(Saved data entries)
☆ ☆ ☆

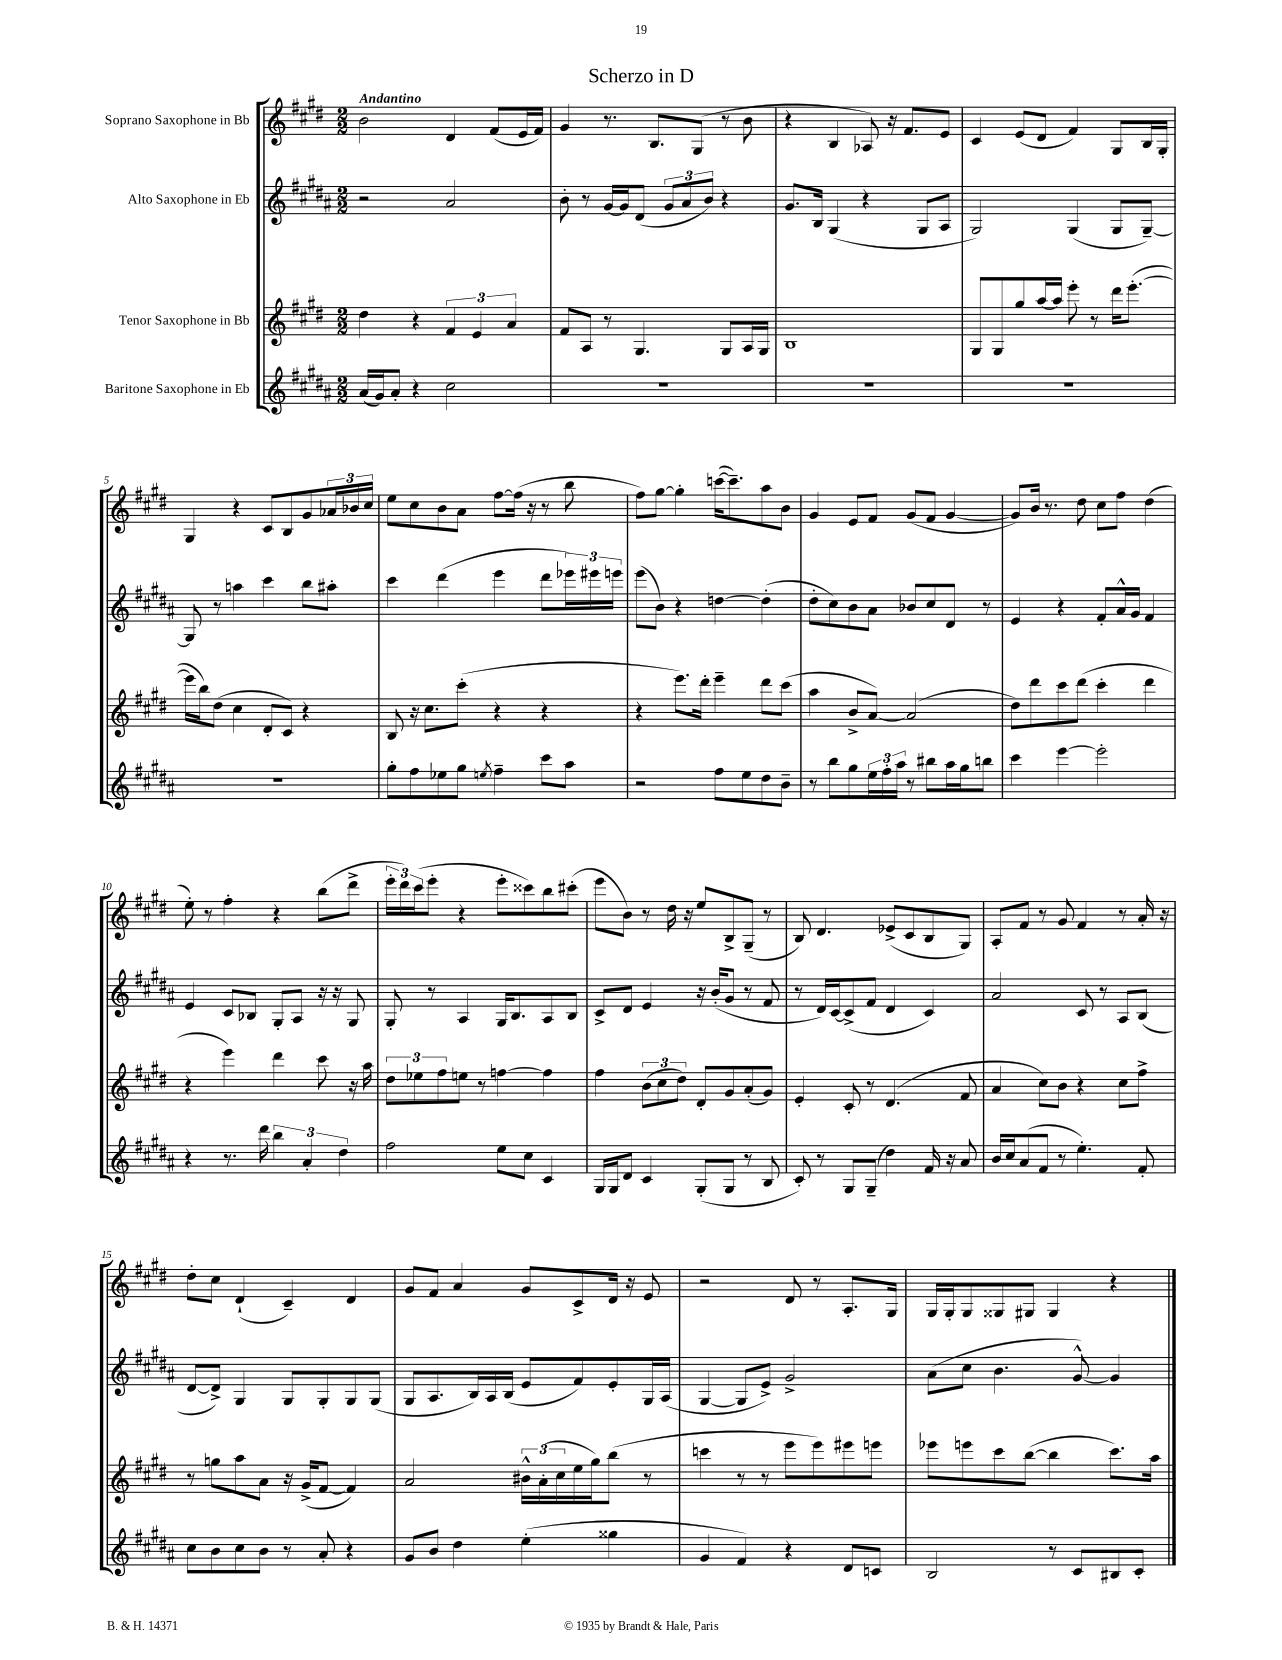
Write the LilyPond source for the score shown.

\header { title = "Scherzo in D" }
<<
\new StaffGroup <<
\new Staff = "s0" \with { instrumentName = "Soprano Saxophone in Bb" } {
    \clef treble \key e \major \numericTimeSignature \time 2/2 \tempo "Andantino"
    b'2 dis'4 fis'8( e'16 fis'16) |
    gis'4 r8. b8. gis8( r8 b'8 |
    r4 b4 aes8) r16 fis'8. e'8 |
    cis'4 e'8( dis'8 fis'4) gis8 b16 gis16-. |
    gis4 r4 cis'8 b8 gis'8 \tuplet 3/2 { aes'16 bes'16 cis''16 } |
    e''8 cis''8 b'8 a'8 fis''8~ fis''16( r16 r8 b''8 |
    fis''8) gis''8~ gis''4-. c'''16~( c'''8.--) a''8 b'8 |
    gis'4 e'8 fis'8 gis'8( fis'8 gis'4~ |
    gis'8) b'16 r8. dis''8 cis''8 fis''8 dis''4( |
    e''8-.) r8 fis''4-. r4 b''8( dis'''8-> |
    \tuplet 3/2 { e'''16-. dis'''16) cis'''16( } e'''8-. r4 e'''8-. cisis'''8) b''8 cis'''8-.( |
    e'''8 b'8) r8 dis''16 r16 e''8 b8-> gis8--( r8 |
    b8) dis'4. ees'8->( cis'8 b8 gis8) |
    a8-. fis'8 r8 gis'8 fis'4 r8 a'16-. r16 |
    dis''8-. cis''8 dis'4-!( cis'4--) dis'4 |
    gis'8 fis'8 a'4 gis'8 cis'8-> dis'16 r16 e'8 |
    r2 dis'8 r8 a8.-. gis16 |
    gis16 gis16-. gis8 gisis8 gis8 gis4 r4 \bar "|." |
}
\new Staff = "s1" \with { instrumentName = "Alto Saxophone in Eb" } {
    \clef treble \key b \major \numericTimeSignature \time 2/2
    r2 ais'2 |
    b'8-. r8 gis'16~ gis'16 dis'8( \tuplet 3/2 { gis'8 ais'8 b'8) } r4 |
    gis'8. b16 gis4( r4 gis8 ais8 |
    gis2) gis4( gis8 gis8~--) |
    gis8 r8 a''4 cis'''4 b''8 ais''8-. |
    cis'''4 dis'''4( e'''4 dis'''8 \tuplet 3/2 { ees'''16) eis'''16 e'''16 } |
    e'''8( b'8) r4 d''4~ d''4-.( |
    dis''8-. cis''8) b'8 ais'8 bes'8 cis''8 dis'8 r8 |
    e'4 r4 fis'8-. ais'16-^ gis'16 fis'4 |
    e'4 cis'8 bes8 gis8-. ais8 r16 r16 gis8 |
    gis8-. r8 ais4 gis16 b8. ais8 b8 |
    cis'8-> dis'8 e'4 r16 b'16-.( gis'8 r8 fis'8 |
    r8 dis'16) cis'16~ cis'8->( fis'8 dis'4 cis'4) |
    ais'2 cis'8 r8 ais8 b8( |
    dis'8~ dis'8->) gis4 gis8 gis8-. gis8 gis8( |
    gis8 ais8. b16) ais16 b16( e'8 fis'8) e'8-. gis16 ais16( |
    gis4~ gis8 e'8->) gis'2-> |
    ais'8( cis''8 b'4. gis'8~-^) gis'4 \bar "|." |
}
\new Staff = "s2" \with { instrumentName = "Tenor Saxophone in Bb" } {
    \clef treble \key e \major \numericTimeSignature \time 2/2
    dis''4 r4 \tuplet 3/2 { fis'4 e'4 a'4 } |
    fis'8 a8 r8 gis4. gis8 a16 gis16 |
    b1 |
    gis8 gis8 gis''8 a''16~ a''16 e'''8-. r8 dis'''16 e'''8.~-.( |
    e'''16 b''16) dis''8( cis''4 dis'8-. cis'8) r4 |
    b8 r16 cis''8. cis'''8-.( r4 r4 |
    r4 e'''8.) dis'''16-. e'''4-- dis'''8 cis'''8( |
    a''4 b'8-> a'8~) a'2( |
    dis''8) dis'''8 cis'''8 dis'''8( cis'''4-. dis'''4 |
    r4 e'''4) dis'''4 cis'''8 r16 a''16 |
    \tuplet 3/2 { dis''8 ees''8 fis''8 } e''8 r8 f''4~ f''4 |
    fis''4 \tuplet 3/2 { b'8( cis''8 dis''8) } dis'8-. gis'8 a'8-.( gis'8) |
    e'4-. cis'8-. r8 dis'4.( fis'8 |
    a'4 cis''8) b'8 r4 cis''8 fis''8-> |
    r8 g''8 a''8 a'8 r16 gis'16->( fis'8~ fis'4) |
    a'2 \tuplet 3/2 { bis'16-^ a'16-.( cis''16 } e''16 gis''16) b''8( r8 |
    c'''4 r8 r8 e'''8 e'''8) eis'''8 e'''8 |
    ees'''8 e'''8 cis'''8 b''8~( b''4 cis'''8.) a''16 \bar "|." |
}
\new Staff = "s3" \with { instrumentName = "Baritone Saxophone in Eb" } {
    \clef treble \key b \major \numericTimeSignature \time 2/2
    ais'16( gis'16) ais'8-. r4 cis''2 |
    R1 |
    R1 |
    R1 |
    R1 |
    gis''8-. fis''8 ees''8 gis''8 \acciaccatura { e''8 } fis''4-- cis'''8 ais''8 |
    r2 fis''8 e''8 dis''8 b'8-- |
    r8 b''8 gis''8 \tuplet 3/2 { e''16 fis''16-. ais''16 } r8 bis''8 ais''16 gis''16 b''8 |
    cis'''4 e'''4~ e'''2-. |
    r4 r8. dis'''16 \tuplet 3/2 { b''4 ais'4-. dis''4 } |
    fis''2 e''8 cis''8 cis'4 |
    gis16 gis16 dis'8 cis'4 gis8-.( gis8 r8 b8 |
    cis'8-.) r8 gis8 gis8--( dis''4) fis'16 r16 ais'8 |
    b'16 cis''16 ais'8( fis'8 r8 e''4.-.) fis'8-. |
    cis''8 b'8 cis''8 b'8 r8 ais'8-. r4 |
    gis'8 b'8 dis''4 e''4-.( gisis''4 |
    gis'4 fis'4) r4 dis'8 c'8 |
    b2 r8 cis'8 bis8 cis'8-. \bar "|." |
}
>>
>>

☆ ☆ ☆

== GOAL OF THE EXERCISE ==
Collect every line above that contains the word "time", with uppercase and lowercase counted as different.

== RESULT ==
    \clef treble \key e \major \numericTimeSignature \time 2/2 \tempo "Andantino"
    \clef treble \key b \major \numericTimeSignature \time 2/2
    \clef treble \key e \major \numericTimeSignature \time 2/2
    \clef treble \key b \major \numericTimeSignature \time 2/2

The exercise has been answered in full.